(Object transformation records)

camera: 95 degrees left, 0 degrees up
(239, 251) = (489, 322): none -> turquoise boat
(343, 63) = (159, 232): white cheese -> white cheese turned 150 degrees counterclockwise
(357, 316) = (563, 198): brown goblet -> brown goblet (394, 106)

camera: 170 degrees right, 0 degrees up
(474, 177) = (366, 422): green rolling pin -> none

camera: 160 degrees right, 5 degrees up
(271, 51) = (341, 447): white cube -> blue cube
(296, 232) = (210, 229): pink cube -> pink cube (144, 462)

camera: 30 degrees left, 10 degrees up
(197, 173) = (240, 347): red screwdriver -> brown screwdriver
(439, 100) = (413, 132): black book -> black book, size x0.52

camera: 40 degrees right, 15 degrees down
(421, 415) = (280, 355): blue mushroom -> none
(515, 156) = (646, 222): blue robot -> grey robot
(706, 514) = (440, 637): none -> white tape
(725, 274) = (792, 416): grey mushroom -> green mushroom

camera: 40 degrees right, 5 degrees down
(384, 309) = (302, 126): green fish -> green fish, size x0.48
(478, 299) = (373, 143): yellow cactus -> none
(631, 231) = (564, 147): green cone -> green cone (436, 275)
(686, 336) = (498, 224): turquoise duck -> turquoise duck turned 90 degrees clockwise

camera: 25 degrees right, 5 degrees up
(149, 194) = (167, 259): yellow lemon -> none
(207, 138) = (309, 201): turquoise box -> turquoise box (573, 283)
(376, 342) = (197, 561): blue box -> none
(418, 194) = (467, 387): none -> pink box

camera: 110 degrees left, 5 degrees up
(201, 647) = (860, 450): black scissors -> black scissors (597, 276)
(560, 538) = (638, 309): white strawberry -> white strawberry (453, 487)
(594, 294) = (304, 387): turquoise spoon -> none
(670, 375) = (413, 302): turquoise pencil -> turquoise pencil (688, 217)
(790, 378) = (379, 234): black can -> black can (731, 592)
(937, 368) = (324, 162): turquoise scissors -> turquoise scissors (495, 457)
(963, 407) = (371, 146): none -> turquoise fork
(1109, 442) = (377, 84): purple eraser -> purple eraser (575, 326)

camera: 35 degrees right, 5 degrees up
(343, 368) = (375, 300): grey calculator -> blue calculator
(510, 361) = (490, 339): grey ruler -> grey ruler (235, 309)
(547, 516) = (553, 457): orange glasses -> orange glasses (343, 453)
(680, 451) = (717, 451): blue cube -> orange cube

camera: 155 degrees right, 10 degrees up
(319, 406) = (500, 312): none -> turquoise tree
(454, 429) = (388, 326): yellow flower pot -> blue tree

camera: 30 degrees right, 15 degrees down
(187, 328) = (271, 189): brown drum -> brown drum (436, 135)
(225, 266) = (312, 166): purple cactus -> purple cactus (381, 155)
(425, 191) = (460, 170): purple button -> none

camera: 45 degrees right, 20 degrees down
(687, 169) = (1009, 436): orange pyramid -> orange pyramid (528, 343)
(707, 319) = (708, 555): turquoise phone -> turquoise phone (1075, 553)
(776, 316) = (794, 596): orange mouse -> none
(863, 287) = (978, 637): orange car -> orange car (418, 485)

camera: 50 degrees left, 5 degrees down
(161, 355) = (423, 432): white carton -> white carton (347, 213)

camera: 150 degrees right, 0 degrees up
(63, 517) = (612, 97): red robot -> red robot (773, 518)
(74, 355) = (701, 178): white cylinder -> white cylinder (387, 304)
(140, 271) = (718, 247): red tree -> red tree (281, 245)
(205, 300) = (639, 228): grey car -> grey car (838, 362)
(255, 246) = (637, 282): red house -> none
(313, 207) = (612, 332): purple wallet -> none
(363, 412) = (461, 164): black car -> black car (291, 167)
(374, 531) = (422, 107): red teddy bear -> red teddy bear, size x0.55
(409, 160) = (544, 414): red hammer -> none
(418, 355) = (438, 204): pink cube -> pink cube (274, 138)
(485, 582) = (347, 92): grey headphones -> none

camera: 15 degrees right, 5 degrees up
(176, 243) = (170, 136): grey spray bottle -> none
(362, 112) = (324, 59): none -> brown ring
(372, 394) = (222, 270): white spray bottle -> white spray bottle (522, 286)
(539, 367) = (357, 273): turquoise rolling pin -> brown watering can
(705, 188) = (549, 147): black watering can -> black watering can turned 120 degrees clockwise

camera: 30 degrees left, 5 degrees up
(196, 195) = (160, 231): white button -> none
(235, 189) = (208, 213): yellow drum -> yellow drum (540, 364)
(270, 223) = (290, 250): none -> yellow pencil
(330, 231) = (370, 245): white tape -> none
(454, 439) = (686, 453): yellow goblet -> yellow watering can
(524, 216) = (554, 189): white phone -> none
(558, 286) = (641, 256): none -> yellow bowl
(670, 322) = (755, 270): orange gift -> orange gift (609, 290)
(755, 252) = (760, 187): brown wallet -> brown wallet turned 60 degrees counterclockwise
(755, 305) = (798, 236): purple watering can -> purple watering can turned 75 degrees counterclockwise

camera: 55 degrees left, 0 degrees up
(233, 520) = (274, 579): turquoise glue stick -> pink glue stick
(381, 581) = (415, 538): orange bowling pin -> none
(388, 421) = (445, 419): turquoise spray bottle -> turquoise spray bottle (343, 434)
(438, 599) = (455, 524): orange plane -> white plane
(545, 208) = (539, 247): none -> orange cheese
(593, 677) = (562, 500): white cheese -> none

— DIRECTIONS —
Throughout the data above, report every line that contains the string "cactus".

— WRITTEN RESPONSE —
(478, 299) = (373, 143): yellow cactus -> none
(225, 266) = (312, 166): purple cactus -> purple cactus (381, 155)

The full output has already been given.